Task to complete: An unchanged copy of all the lines below is expected, and it should contain no pictures.

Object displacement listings
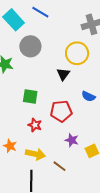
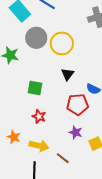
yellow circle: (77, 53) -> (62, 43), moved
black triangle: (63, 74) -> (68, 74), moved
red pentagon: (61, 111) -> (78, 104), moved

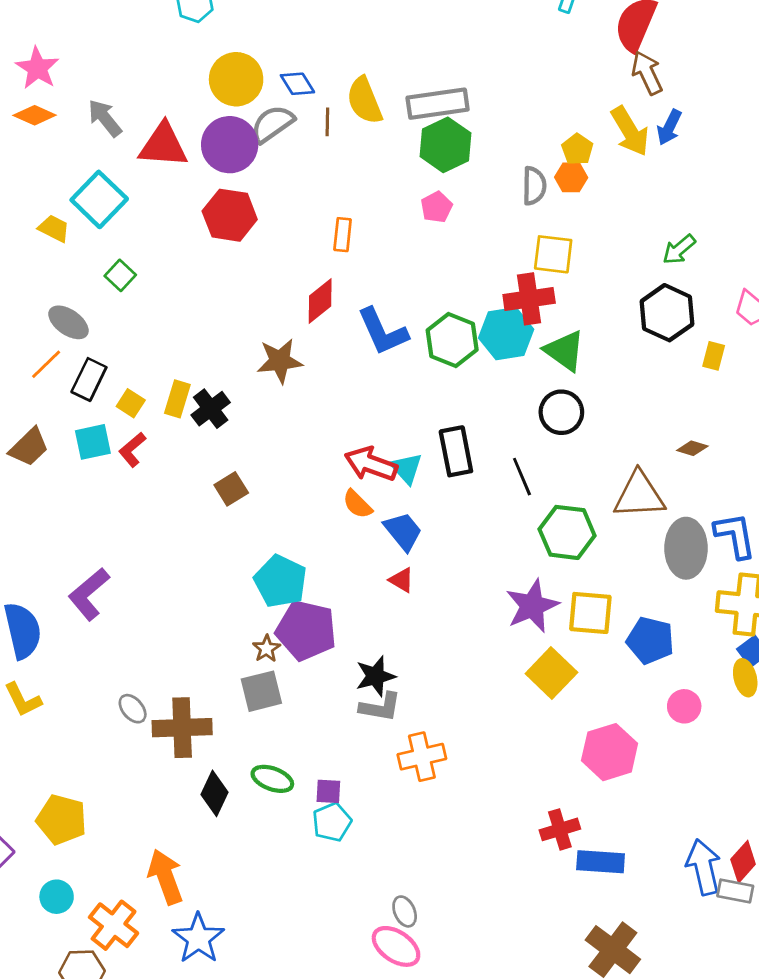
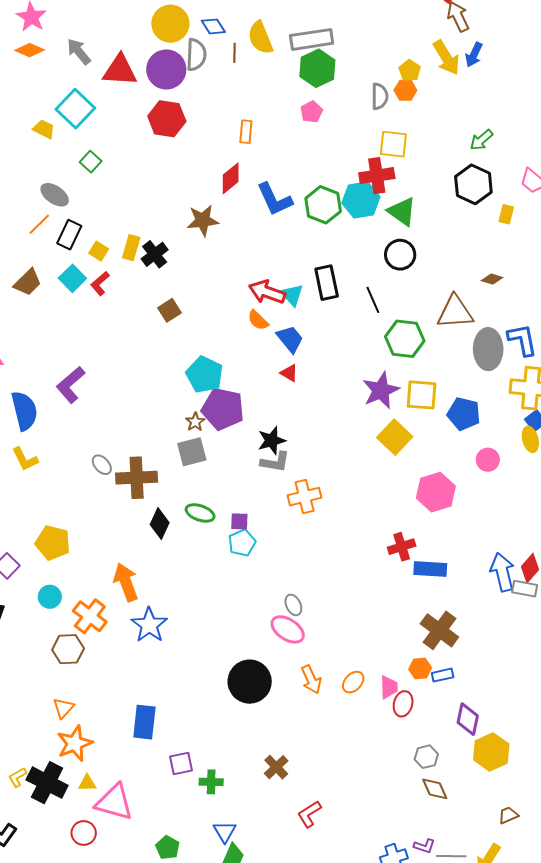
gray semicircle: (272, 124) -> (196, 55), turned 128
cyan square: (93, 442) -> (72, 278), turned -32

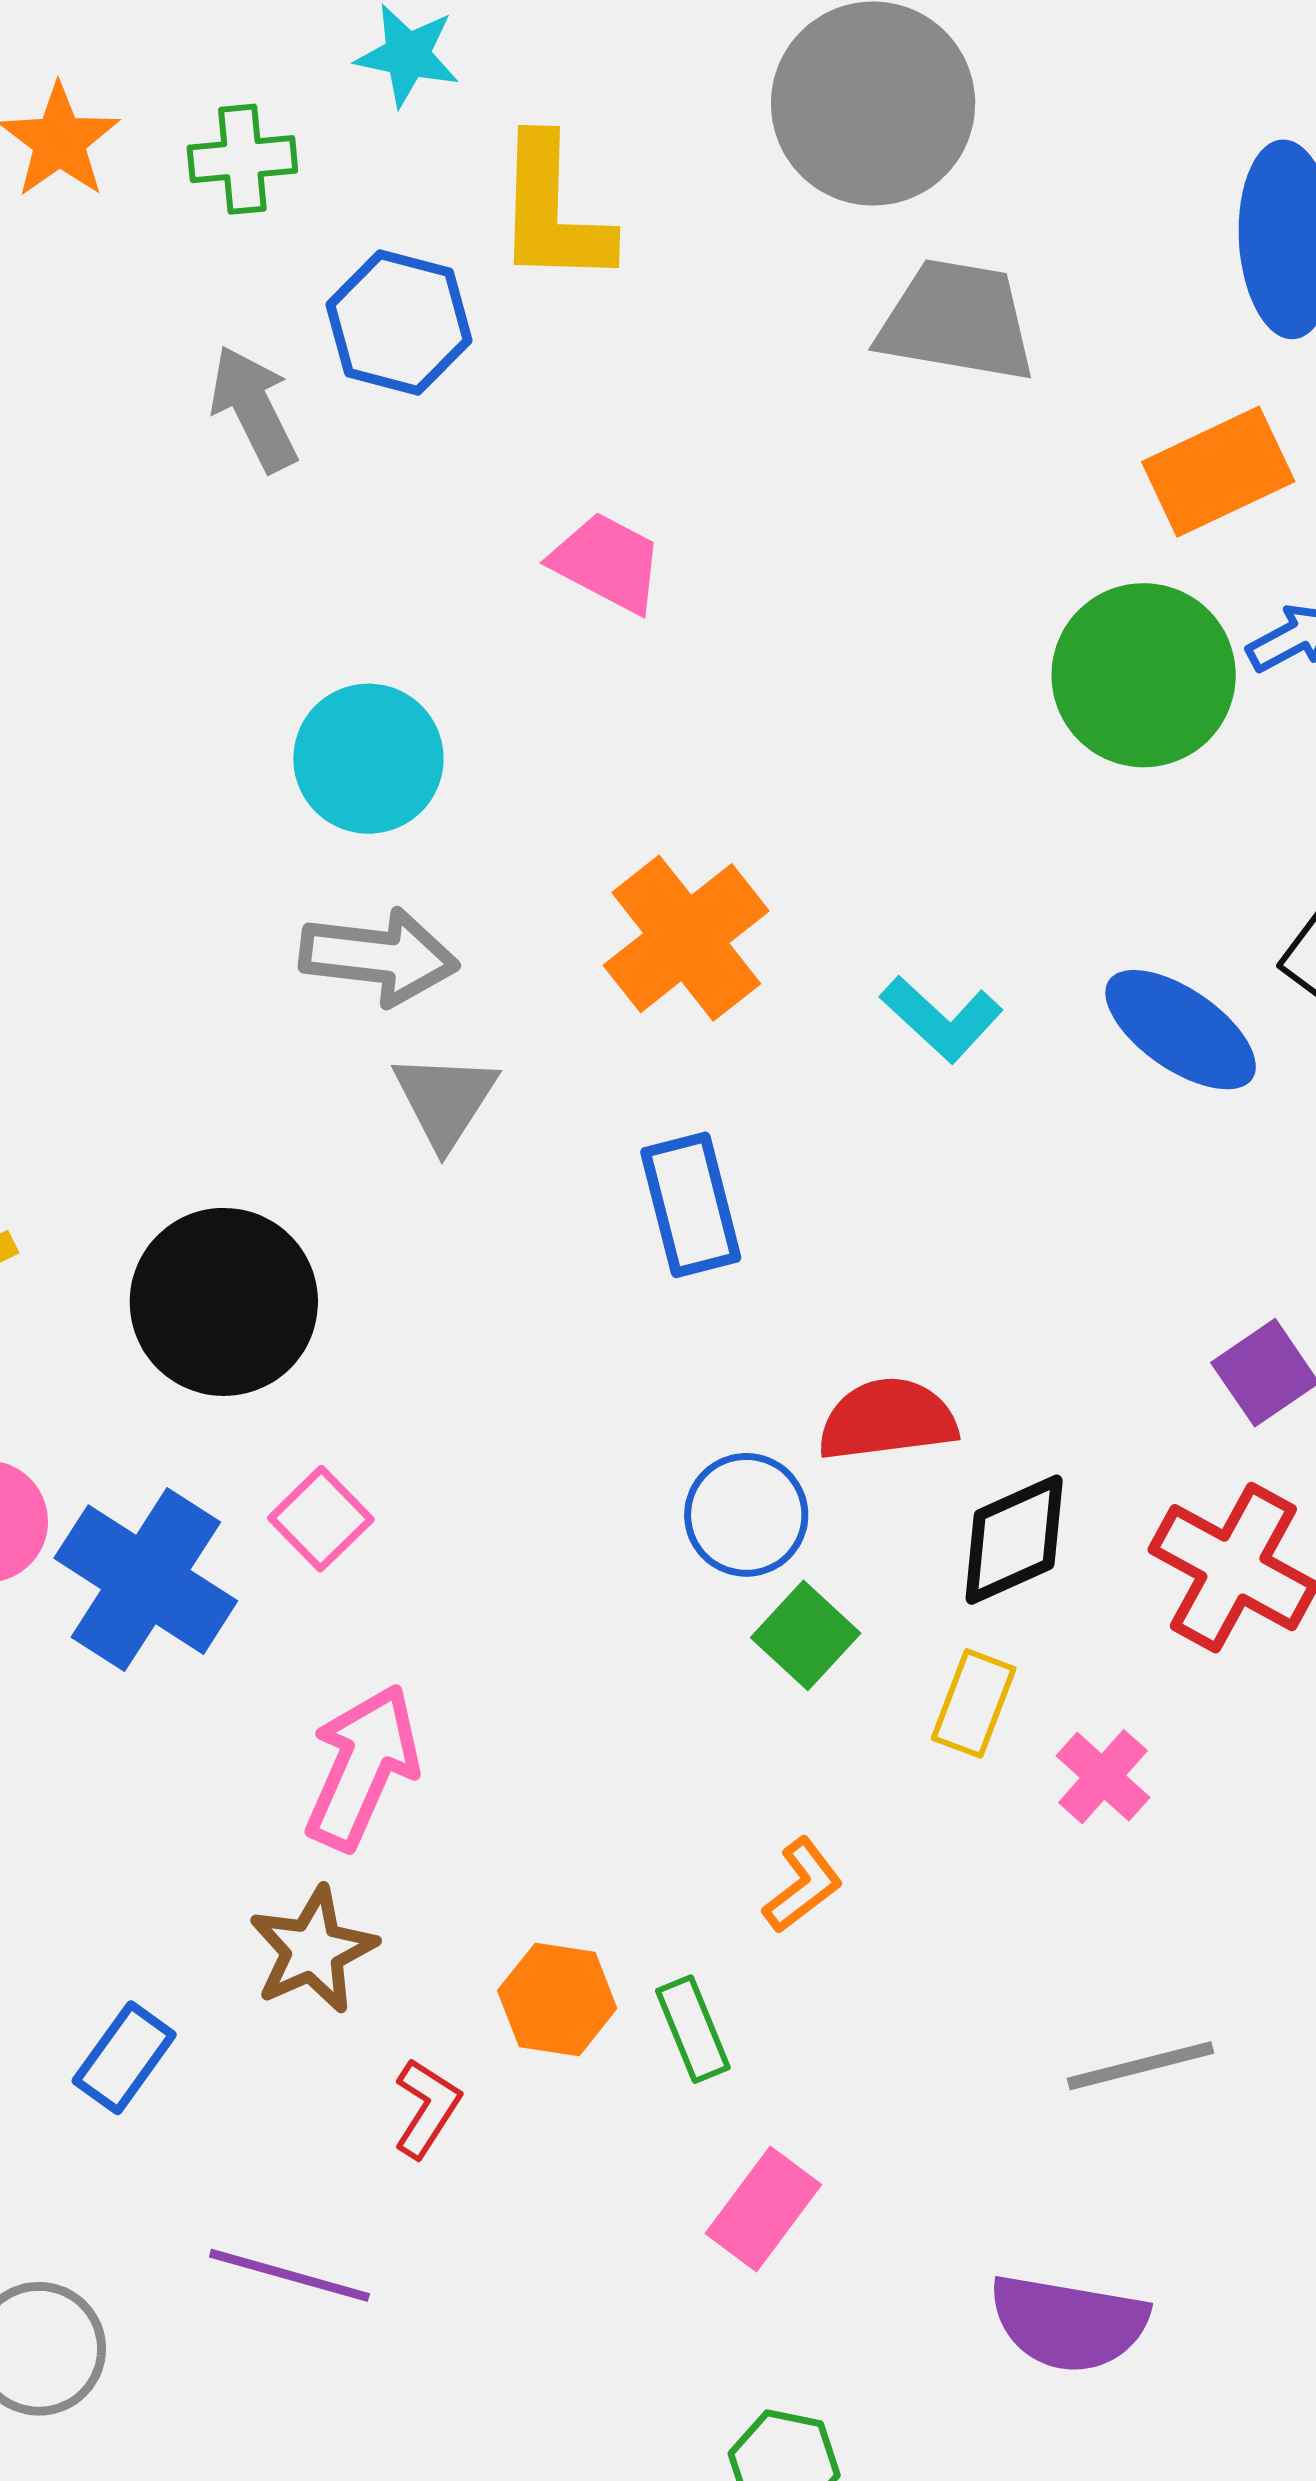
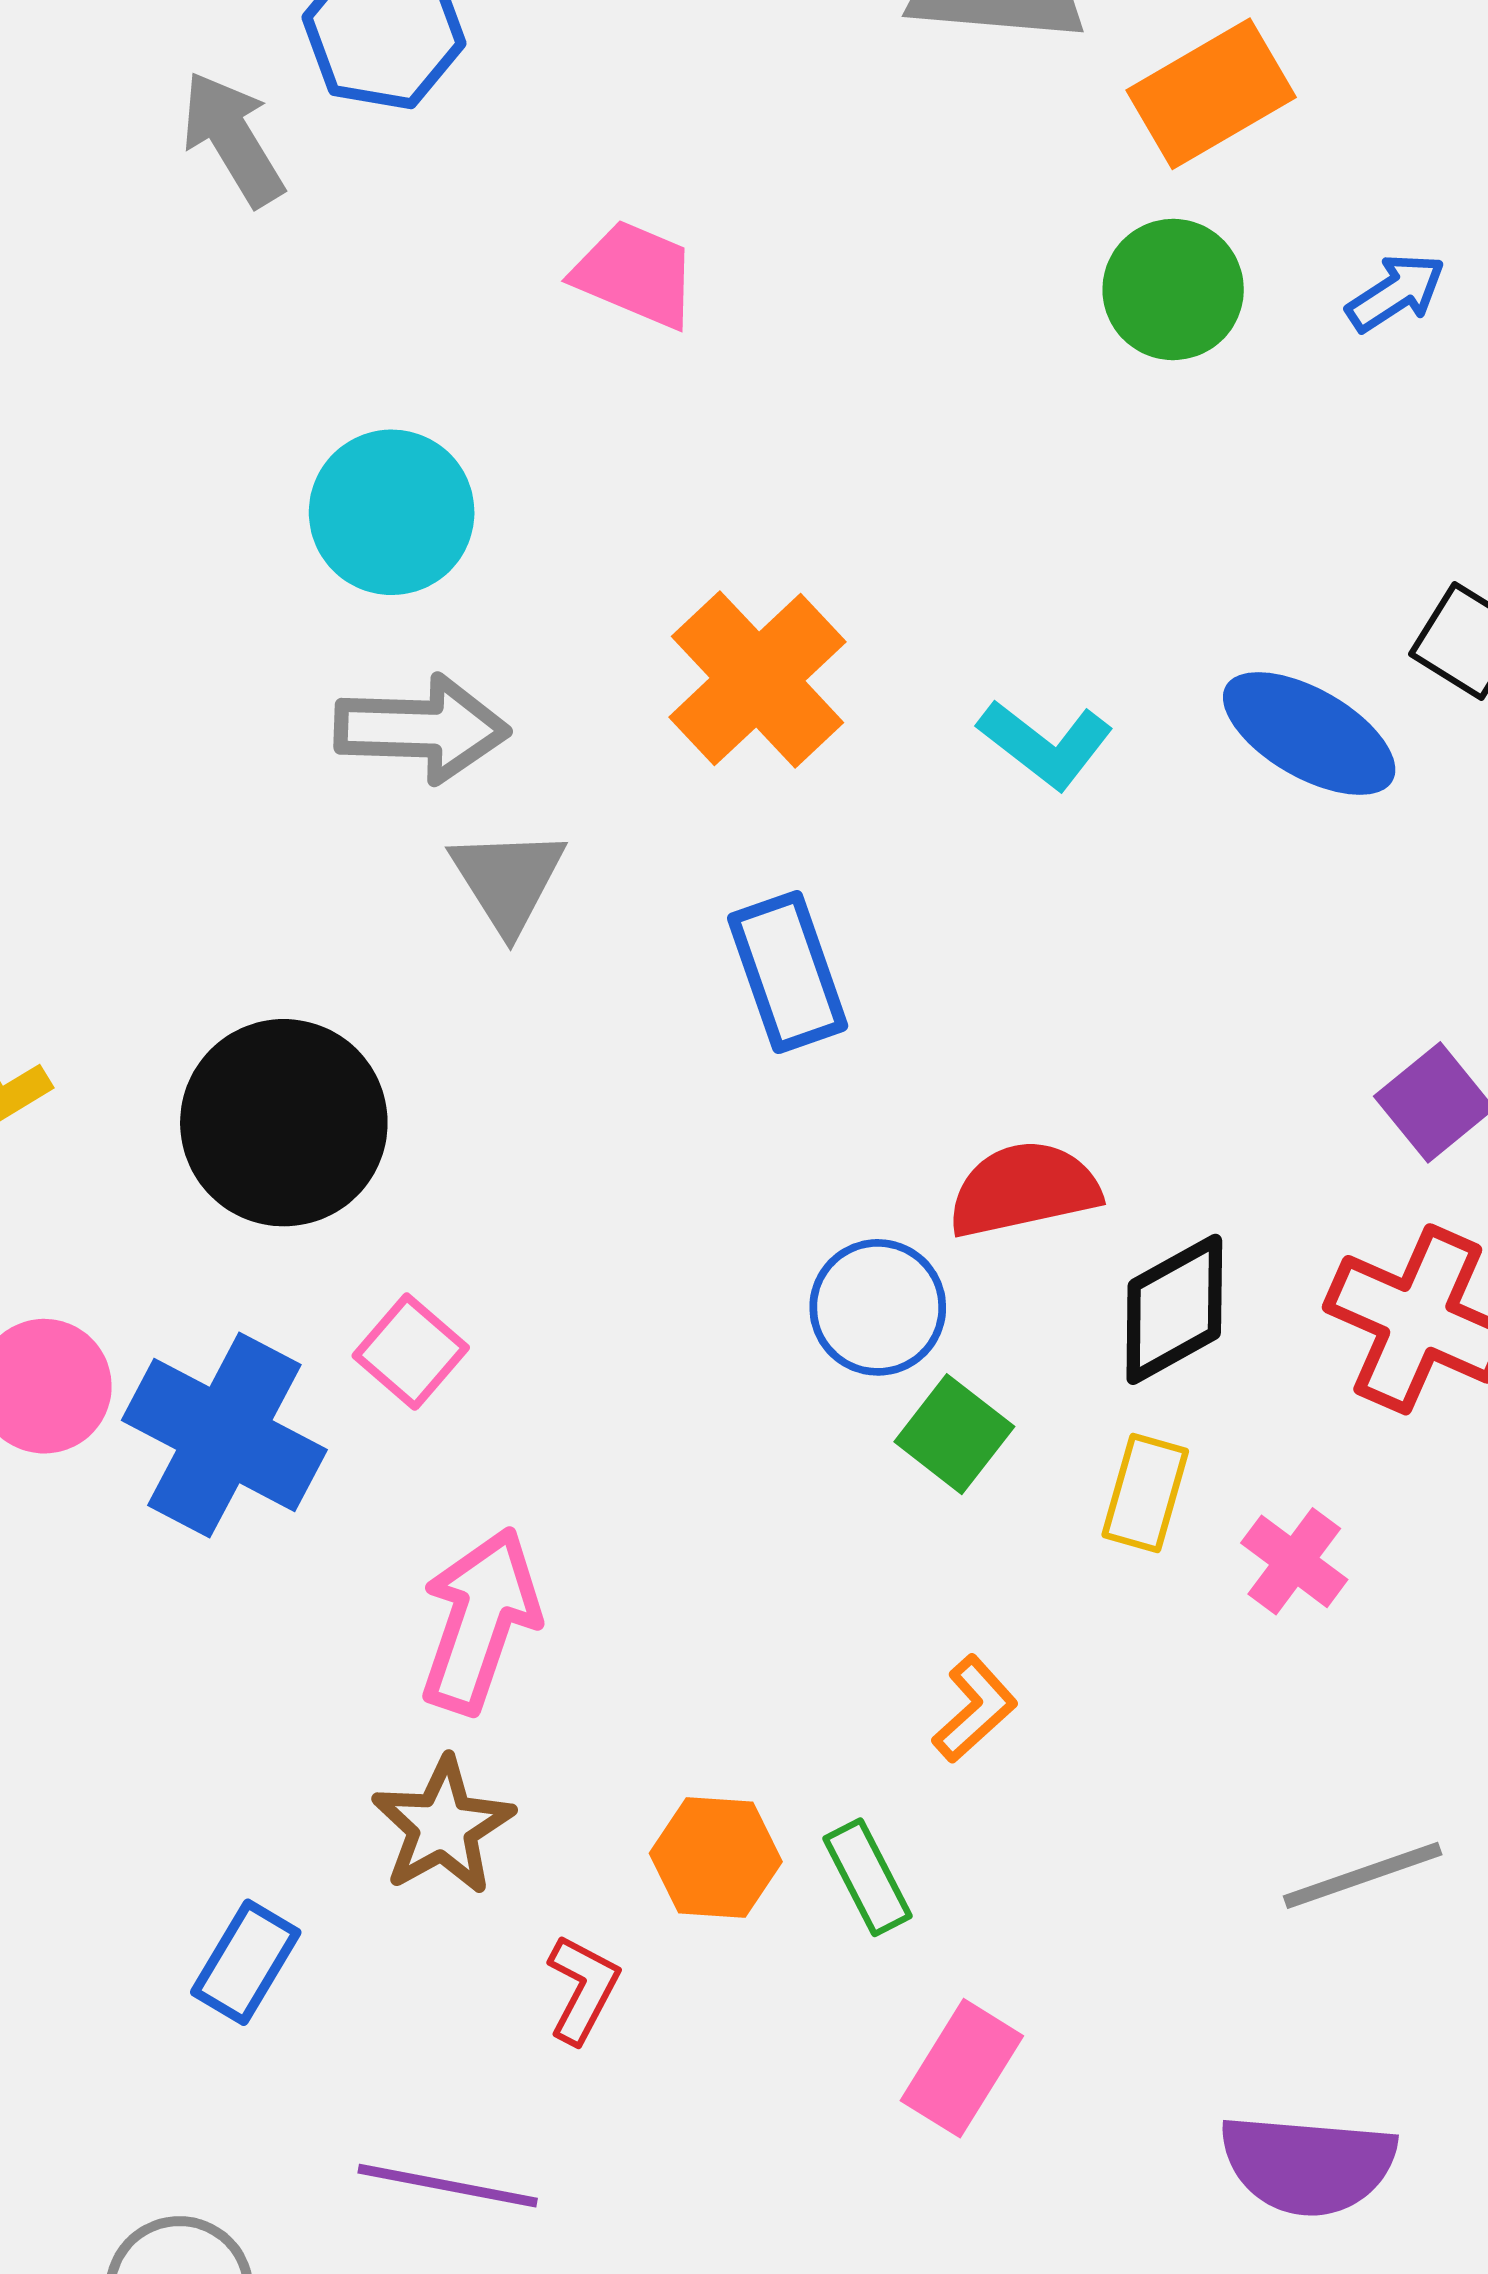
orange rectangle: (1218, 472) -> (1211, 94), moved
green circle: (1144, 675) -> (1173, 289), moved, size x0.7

Result for this task:
yellow circle: (77, 53) -> (62, 43), moved
black triangle: (63, 74) -> (68, 74), moved
red pentagon: (61, 111) -> (78, 104), moved

gray semicircle: (272, 124) -> (196, 55), turned 128
cyan square: (93, 442) -> (72, 278), turned -32

orange rectangle: (1218, 472) -> (1211, 94), moved
green circle: (1144, 675) -> (1173, 289), moved, size x0.7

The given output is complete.